RECORDS FOR THIS EXERCISE
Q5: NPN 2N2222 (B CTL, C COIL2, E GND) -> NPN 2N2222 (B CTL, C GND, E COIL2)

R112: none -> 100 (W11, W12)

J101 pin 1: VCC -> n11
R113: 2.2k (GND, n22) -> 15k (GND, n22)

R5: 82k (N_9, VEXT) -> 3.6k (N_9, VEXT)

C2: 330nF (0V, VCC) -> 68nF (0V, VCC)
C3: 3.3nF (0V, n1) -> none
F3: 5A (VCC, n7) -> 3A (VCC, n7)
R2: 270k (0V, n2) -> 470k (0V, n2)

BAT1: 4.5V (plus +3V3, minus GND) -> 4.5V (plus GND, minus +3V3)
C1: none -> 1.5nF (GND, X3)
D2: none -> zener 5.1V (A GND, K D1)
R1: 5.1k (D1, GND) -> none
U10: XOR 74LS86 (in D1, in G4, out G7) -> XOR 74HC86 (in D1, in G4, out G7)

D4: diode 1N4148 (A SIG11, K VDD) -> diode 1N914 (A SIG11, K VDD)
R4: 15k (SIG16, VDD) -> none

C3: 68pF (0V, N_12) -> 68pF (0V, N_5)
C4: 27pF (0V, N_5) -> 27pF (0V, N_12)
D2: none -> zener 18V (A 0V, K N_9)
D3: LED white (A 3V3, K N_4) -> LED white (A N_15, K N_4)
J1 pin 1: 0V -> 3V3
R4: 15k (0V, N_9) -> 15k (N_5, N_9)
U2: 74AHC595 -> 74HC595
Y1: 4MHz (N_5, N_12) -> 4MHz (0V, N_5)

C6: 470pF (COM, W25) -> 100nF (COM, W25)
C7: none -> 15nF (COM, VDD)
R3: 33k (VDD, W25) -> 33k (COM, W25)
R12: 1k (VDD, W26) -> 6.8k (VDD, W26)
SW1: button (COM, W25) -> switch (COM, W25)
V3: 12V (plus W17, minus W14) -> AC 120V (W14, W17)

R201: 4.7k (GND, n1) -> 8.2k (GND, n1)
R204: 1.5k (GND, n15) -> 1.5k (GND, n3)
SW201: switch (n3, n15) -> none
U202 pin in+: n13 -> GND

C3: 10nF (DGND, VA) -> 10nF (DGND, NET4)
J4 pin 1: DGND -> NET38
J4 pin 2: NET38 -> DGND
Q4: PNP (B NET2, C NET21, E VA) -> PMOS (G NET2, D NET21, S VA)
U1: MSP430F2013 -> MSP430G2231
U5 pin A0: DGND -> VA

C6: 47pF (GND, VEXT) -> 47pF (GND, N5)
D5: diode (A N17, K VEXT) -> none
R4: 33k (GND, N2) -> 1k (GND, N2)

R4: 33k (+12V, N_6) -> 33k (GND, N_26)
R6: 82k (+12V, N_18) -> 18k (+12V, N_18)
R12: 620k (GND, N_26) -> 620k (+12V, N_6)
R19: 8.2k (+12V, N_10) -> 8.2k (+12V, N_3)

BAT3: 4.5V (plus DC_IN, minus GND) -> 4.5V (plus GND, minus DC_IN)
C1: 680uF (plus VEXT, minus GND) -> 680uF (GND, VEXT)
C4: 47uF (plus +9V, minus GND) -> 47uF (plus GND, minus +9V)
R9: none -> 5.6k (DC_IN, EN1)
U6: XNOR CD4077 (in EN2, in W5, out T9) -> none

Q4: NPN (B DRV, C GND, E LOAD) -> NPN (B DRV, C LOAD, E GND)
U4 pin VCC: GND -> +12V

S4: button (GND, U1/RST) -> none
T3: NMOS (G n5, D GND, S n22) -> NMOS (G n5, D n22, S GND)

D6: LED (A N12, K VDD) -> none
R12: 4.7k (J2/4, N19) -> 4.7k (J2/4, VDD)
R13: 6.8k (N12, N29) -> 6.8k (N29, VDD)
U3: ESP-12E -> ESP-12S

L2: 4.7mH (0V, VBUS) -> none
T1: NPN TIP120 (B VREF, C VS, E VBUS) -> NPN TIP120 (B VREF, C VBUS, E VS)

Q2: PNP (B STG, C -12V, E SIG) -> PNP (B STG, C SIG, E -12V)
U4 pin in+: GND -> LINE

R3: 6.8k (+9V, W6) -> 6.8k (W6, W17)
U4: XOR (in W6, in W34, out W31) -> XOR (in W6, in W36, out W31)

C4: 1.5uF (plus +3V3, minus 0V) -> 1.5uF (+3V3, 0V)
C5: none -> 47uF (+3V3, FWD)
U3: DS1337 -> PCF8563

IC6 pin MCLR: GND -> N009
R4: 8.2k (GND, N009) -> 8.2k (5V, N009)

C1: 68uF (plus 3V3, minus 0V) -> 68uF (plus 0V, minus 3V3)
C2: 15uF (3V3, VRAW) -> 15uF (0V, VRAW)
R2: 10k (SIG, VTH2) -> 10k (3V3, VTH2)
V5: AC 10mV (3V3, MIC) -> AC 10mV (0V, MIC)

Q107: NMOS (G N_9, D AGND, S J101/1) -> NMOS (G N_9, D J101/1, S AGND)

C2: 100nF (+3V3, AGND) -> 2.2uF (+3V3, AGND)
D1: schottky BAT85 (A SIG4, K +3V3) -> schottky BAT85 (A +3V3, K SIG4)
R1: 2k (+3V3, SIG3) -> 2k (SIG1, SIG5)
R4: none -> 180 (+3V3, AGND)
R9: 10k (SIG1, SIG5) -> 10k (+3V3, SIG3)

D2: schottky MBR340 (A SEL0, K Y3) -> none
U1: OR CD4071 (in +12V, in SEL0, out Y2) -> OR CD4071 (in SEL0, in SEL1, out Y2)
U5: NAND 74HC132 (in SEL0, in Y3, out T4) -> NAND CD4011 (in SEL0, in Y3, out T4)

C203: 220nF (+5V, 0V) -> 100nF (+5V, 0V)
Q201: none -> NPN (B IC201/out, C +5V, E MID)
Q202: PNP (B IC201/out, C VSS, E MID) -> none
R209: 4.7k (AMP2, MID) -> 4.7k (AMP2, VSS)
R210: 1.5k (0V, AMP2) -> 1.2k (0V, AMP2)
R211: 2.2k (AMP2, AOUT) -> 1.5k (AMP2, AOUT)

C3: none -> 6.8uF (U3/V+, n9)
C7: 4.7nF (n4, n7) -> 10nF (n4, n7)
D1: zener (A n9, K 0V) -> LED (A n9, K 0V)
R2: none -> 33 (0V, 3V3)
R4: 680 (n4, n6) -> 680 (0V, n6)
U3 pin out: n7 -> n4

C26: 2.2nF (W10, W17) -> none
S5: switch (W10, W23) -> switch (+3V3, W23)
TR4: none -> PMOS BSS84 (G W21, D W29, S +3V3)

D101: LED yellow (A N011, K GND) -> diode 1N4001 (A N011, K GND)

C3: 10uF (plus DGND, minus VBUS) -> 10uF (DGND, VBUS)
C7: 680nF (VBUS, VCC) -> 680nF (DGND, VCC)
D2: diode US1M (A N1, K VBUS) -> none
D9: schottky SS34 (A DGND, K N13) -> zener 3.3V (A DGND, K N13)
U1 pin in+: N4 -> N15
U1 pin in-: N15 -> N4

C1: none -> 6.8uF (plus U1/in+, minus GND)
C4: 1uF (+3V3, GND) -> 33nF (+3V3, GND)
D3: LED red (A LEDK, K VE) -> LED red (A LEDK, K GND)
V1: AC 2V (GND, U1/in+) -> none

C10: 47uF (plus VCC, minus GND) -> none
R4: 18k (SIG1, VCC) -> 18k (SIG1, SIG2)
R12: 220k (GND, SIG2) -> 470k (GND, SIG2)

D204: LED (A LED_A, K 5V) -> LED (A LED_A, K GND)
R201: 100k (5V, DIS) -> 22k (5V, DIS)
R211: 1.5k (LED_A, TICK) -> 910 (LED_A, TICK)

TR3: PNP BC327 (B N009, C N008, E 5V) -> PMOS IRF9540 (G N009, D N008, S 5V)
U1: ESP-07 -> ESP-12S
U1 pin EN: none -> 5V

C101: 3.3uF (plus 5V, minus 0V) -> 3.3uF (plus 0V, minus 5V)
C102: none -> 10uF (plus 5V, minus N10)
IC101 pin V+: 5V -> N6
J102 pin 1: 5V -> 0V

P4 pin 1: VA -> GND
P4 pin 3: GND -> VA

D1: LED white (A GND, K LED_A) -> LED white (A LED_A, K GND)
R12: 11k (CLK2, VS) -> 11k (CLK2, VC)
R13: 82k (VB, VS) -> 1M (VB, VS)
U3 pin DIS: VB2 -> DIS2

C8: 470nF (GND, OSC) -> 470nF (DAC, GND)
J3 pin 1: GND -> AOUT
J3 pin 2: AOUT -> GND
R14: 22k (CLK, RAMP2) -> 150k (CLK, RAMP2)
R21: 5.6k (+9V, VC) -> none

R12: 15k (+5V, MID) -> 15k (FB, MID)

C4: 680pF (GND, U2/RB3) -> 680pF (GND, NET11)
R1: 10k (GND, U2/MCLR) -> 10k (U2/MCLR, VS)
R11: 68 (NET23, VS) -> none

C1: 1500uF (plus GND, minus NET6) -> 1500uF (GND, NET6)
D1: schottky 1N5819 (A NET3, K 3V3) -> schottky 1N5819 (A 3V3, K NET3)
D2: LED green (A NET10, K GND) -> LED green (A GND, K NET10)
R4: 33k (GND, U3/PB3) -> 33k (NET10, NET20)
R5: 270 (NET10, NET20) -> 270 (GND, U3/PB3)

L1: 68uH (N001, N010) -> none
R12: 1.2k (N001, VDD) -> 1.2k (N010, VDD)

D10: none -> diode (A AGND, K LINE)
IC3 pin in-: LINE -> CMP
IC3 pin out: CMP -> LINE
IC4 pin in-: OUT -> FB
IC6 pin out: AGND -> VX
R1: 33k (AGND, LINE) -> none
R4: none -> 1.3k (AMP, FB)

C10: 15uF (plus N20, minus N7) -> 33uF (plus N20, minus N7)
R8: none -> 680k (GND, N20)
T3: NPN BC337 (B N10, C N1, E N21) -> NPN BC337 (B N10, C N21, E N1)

WHAT NEEDS TO BE DONE
The output should be exactly the lines above from the line containing "J1 pin 1: 0V -> 3V3" to the line containing "Q107: NMOS (G", inclusive, with no other lines.

YOUR SOLUTION
J1 pin 1: 0V -> 3V3
R4: 15k (0V, N_9) -> 15k (N_5, N_9)
U2: 74AHC595 -> 74HC595
Y1: 4MHz (N_5, N_12) -> 4MHz (0V, N_5)

C6: 470pF (COM, W25) -> 100nF (COM, W25)
C7: none -> 15nF (COM, VDD)
R3: 33k (VDD, W25) -> 33k (COM, W25)
R12: 1k (VDD, W26) -> 6.8k (VDD, W26)
SW1: button (COM, W25) -> switch (COM, W25)
V3: 12V (plus W17, minus W14) -> AC 120V (W14, W17)

R201: 4.7k (GND, n1) -> 8.2k (GND, n1)
R204: 1.5k (GND, n15) -> 1.5k (GND, n3)
SW201: switch (n3, n15) -> none
U202 pin in+: n13 -> GND

C3: 10nF (DGND, VA) -> 10nF (DGND, NET4)
J4 pin 1: DGND -> NET38
J4 pin 2: NET38 -> DGND
Q4: PNP (B NET2, C NET21, E VA) -> PMOS (G NET2, D NET21, S VA)
U1: MSP430F2013 -> MSP430G2231
U5 pin A0: DGND -> VA

C6: 47pF (GND, VEXT) -> 47pF (GND, N5)
D5: diode (A N17, K VEXT) -> none
R4: 33k (GND, N2) -> 1k (GND, N2)

R4: 33k (+12V, N_6) -> 33k (GND, N_26)
R6: 82k (+12V, N_18) -> 18k (+12V, N_18)
R12: 620k (GND, N_26) -> 620k (+12V, N_6)
R19: 8.2k (+12V, N_10) -> 8.2k (+12V, N_3)

BAT3: 4.5V (plus DC_IN, minus GND) -> 4.5V (plus GND, minus DC_IN)
C1: 680uF (plus VEXT, minus GND) -> 680uF (GND, VEXT)
C4: 47uF (plus +9V, minus GND) -> 47uF (plus GND, minus +9V)
R9: none -> 5.6k (DC_IN, EN1)
U6: XNOR CD4077 (in EN2, in W5, out T9) -> none

Q4: NPN (B DRV, C GND, E LOAD) -> NPN (B DRV, C LOAD, E GND)
U4 pin VCC: GND -> +12V

S4: button (GND, U1/RST) -> none
T3: NMOS (G n5, D GND, S n22) -> NMOS (G n5, D n22, S GND)

D6: LED (A N12, K VDD) -> none
R12: 4.7k (J2/4, N19) -> 4.7k (J2/4, VDD)
R13: 6.8k (N12, N29) -> 6.8k (N29, VDD)
U3: ESP-12E -> ESP-12S

L2: 4.7mH (0V, VBUS) -> none
T1: NPN TIP120 (B VREF, C VS, E VBUS) -> NPN TIP120 (B VREF, C VBUS, E VS)

Q2: PNP (B STG, C -12V, E SIG) -> PNP (B STG, C SIG, E -12V)
U4 pin in+: GND -> LINE

R3: 6.8k (+9V, W6) -> 6.8k (W6, W17)
U4: XOR (in W6, in W34, out W31) -> XOR (in W6, in W36, out W31)

C4: 1.5uF (plus +3V3, minus 0V) -> 1.5uF (+3V3, 0V)
C5: none -> 47uF (+3V3, FWD)
U3: DS1337 -> PCF8563

IC6 pin MCLR: GND -> N009
R4: 8.2k (GND, N009) -> 8.2k (5V, N009)

C1: 68uF (plus 3V3, minus 0V) -> 68uF (plus 0V, minus 3V3)
C2: 15uF (3V3, VRAW) -> 15uF (0V, VRAW)
R2: 10k (SIG, VTH2) -> 10k (3V3, VTH2)
V5: AC 10mV (3V3, MIC) -> AC 10mV (0V, MIC)

Q107: NMOS (G N_9, D AGND, S J101/1) -> NMOS (G N_9, D J101/1, S AGND)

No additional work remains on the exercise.